What the task requires
Transcribe everything in the listing below exactly, except the pictures.

BEGIN Exercise data

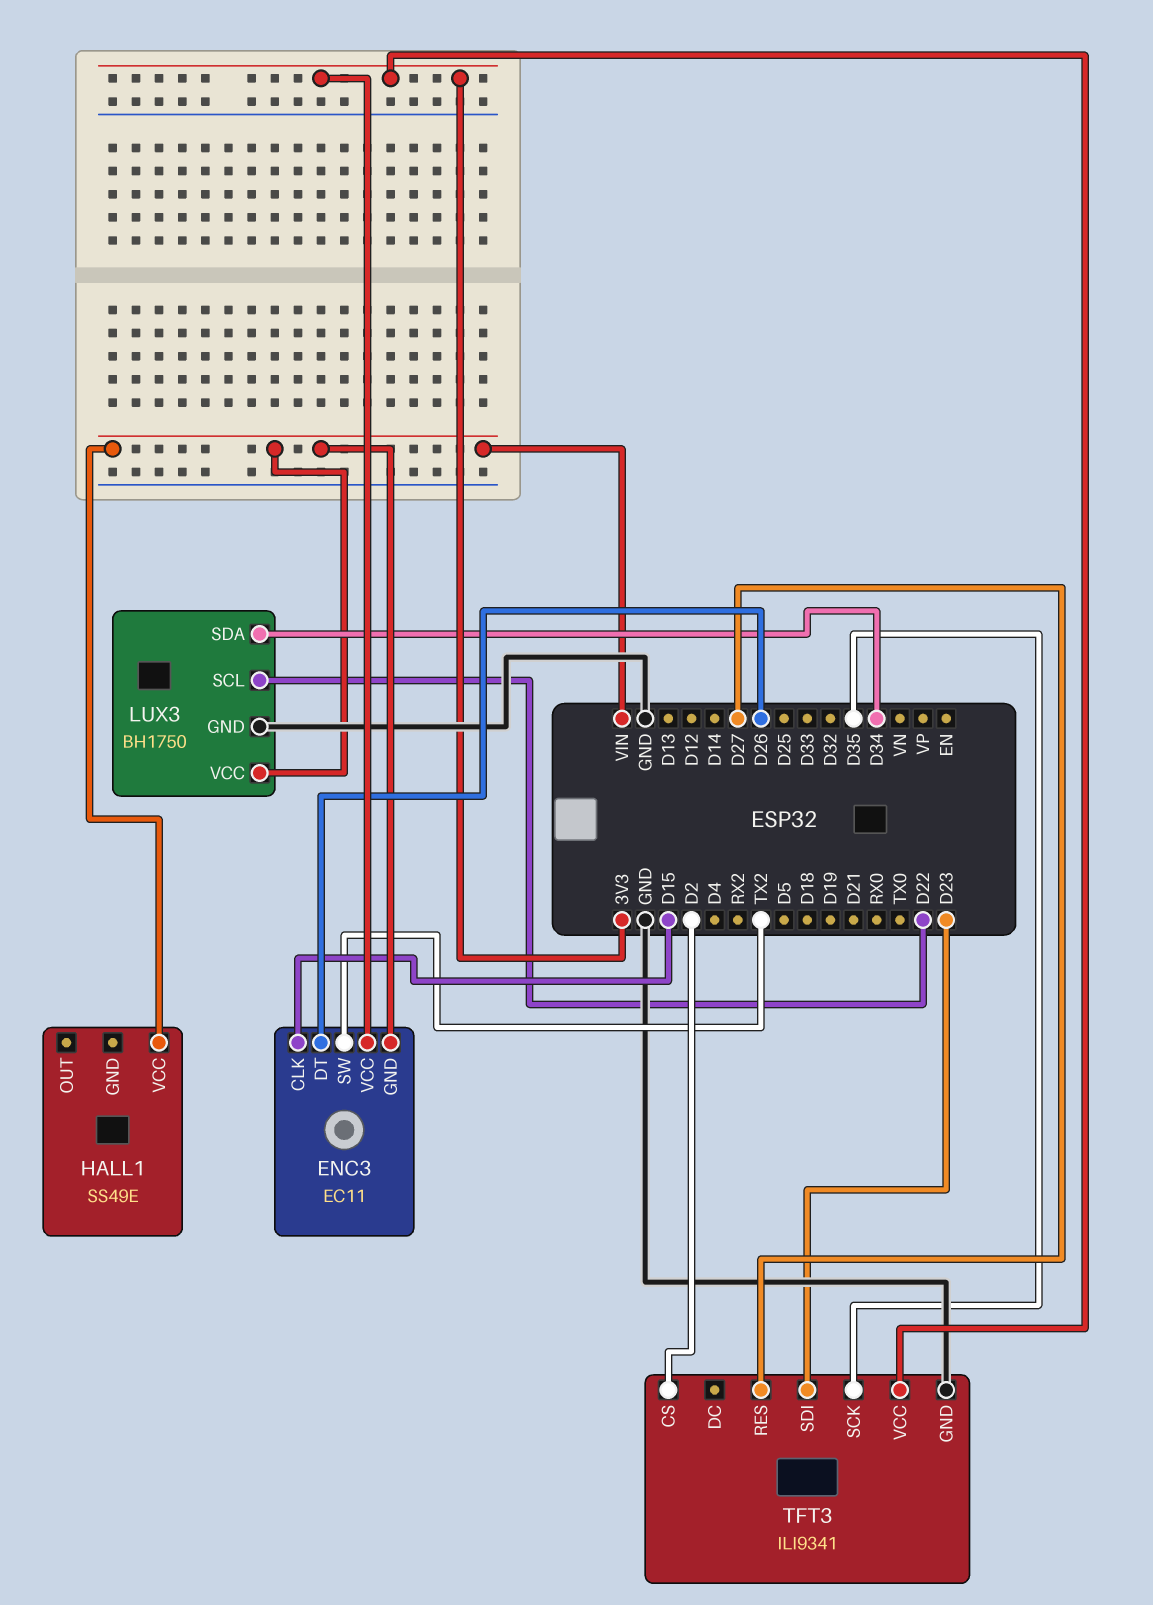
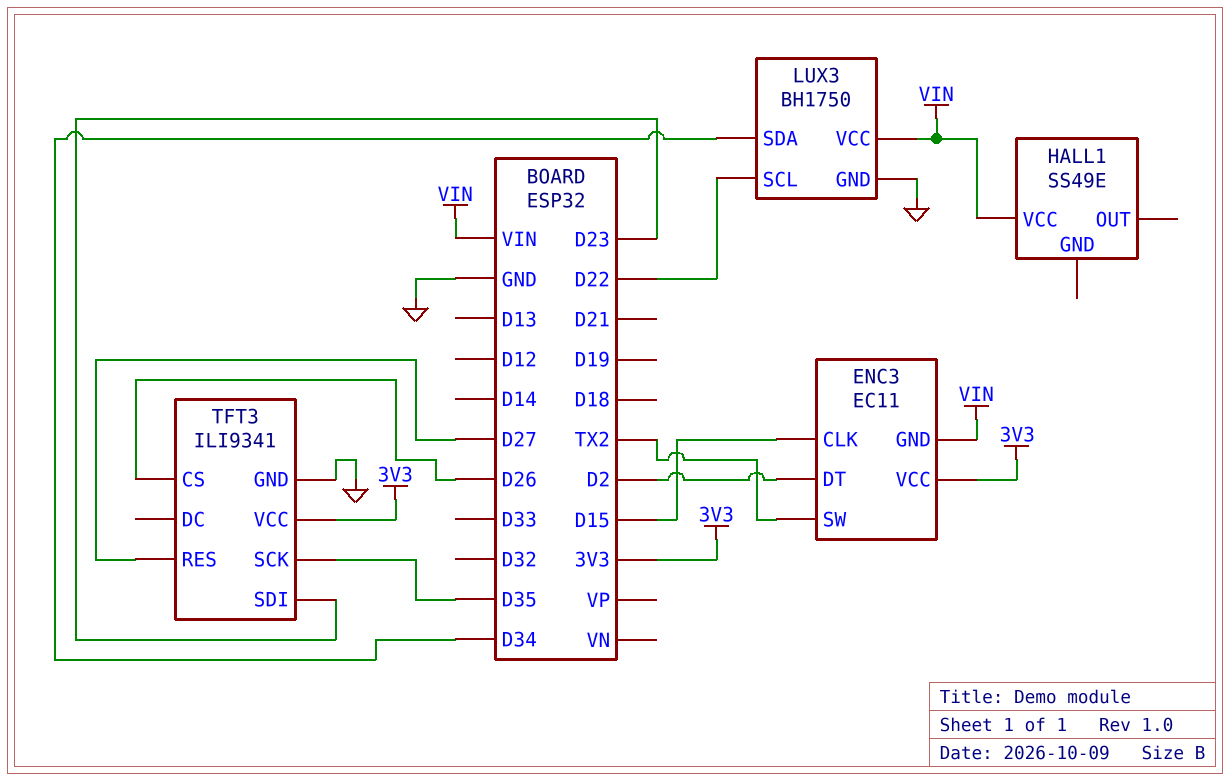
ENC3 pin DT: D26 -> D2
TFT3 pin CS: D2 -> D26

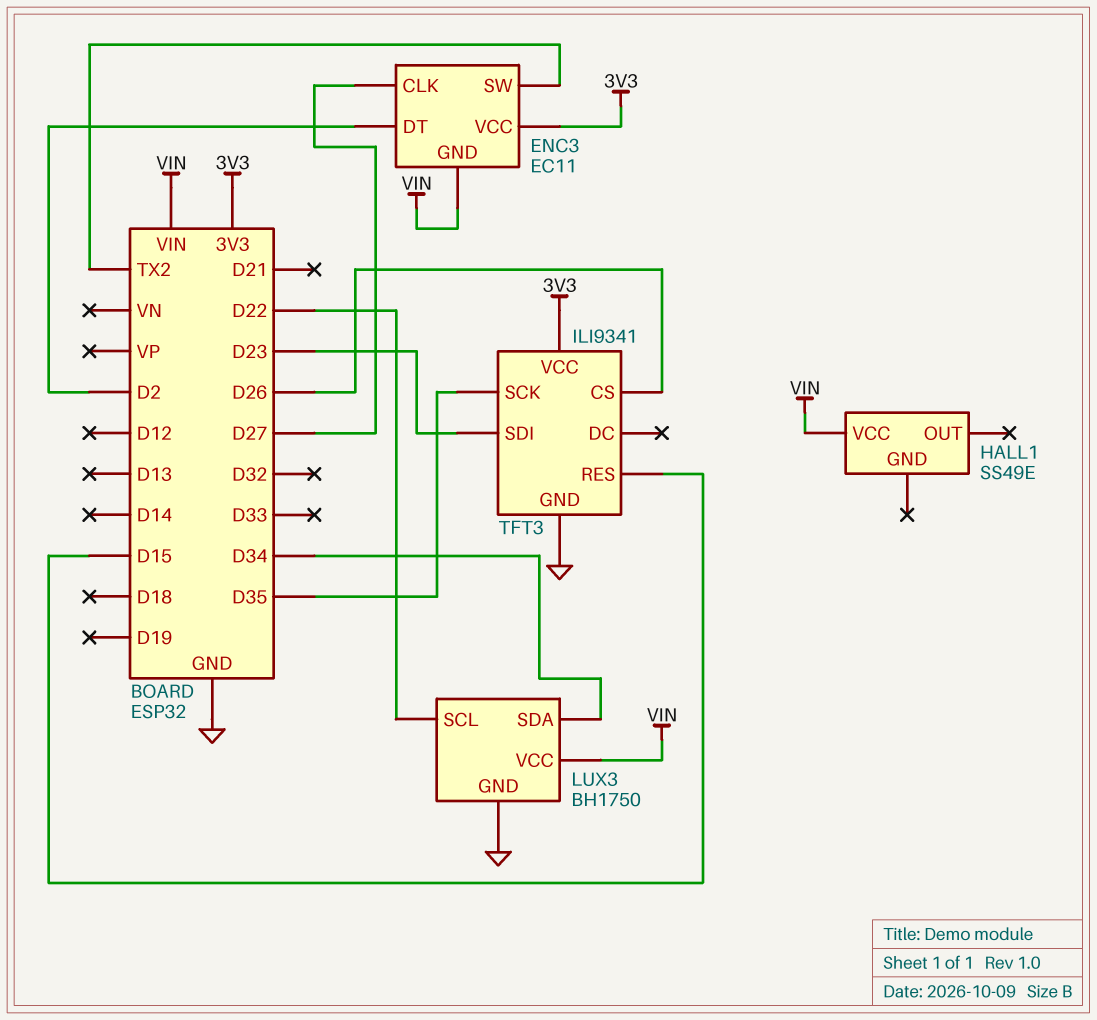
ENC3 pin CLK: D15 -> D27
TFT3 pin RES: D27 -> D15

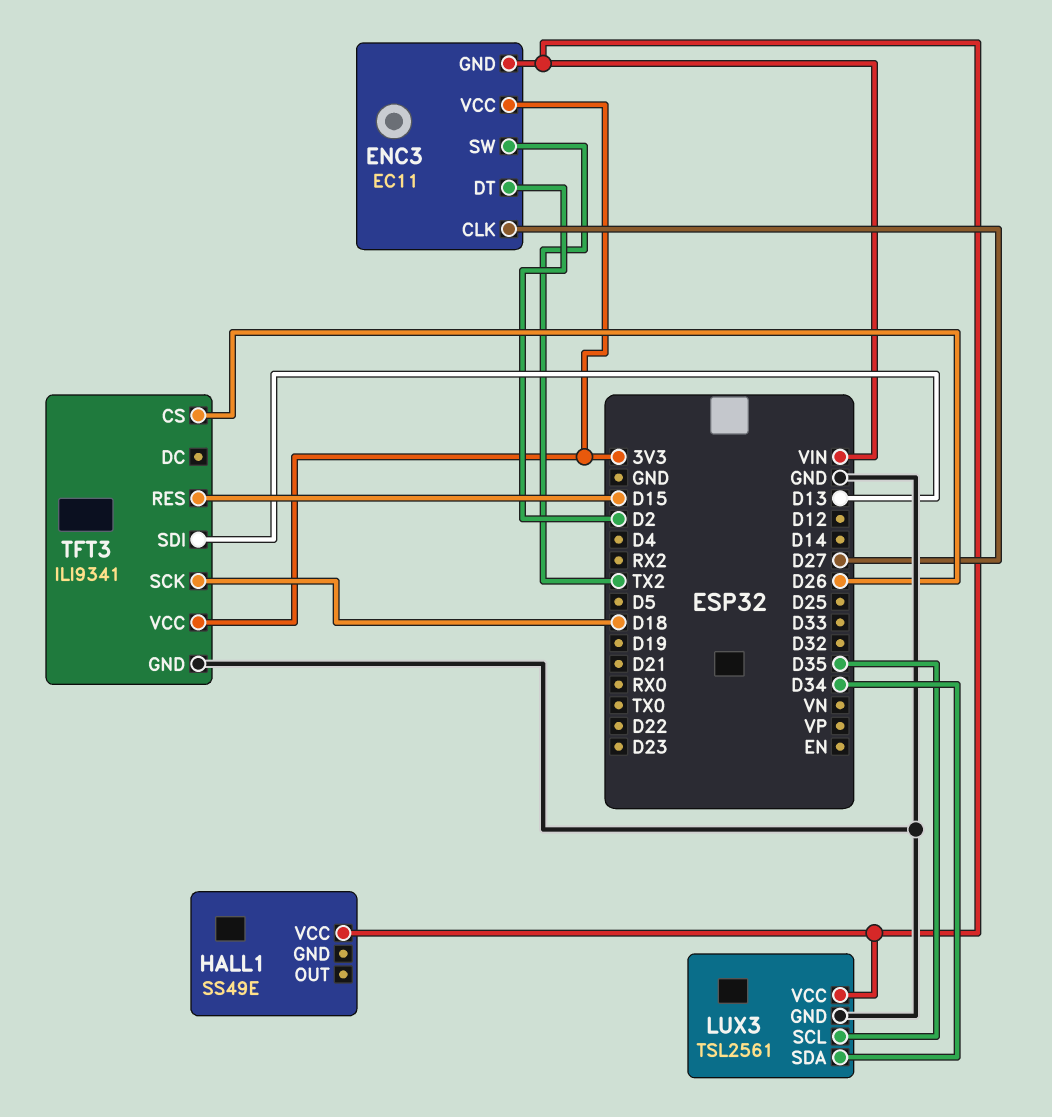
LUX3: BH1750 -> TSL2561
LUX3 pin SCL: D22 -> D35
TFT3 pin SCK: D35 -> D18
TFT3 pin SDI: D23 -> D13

END Exercise data

Response to the exercise
ENC3 pin DT: D26 -> D2
TFT3 pin CS: D2 -> D26

ENC3 pin CLK: D15 -> D27
TFT3 pin RES: D27 -> D15

LUX3: BH1750 -> TSL2561
LUX3 pin SCL: D22 -> D35
TFT3 pin SCK: D35 -> D18
TFT3 pin SDI: D23 -> D13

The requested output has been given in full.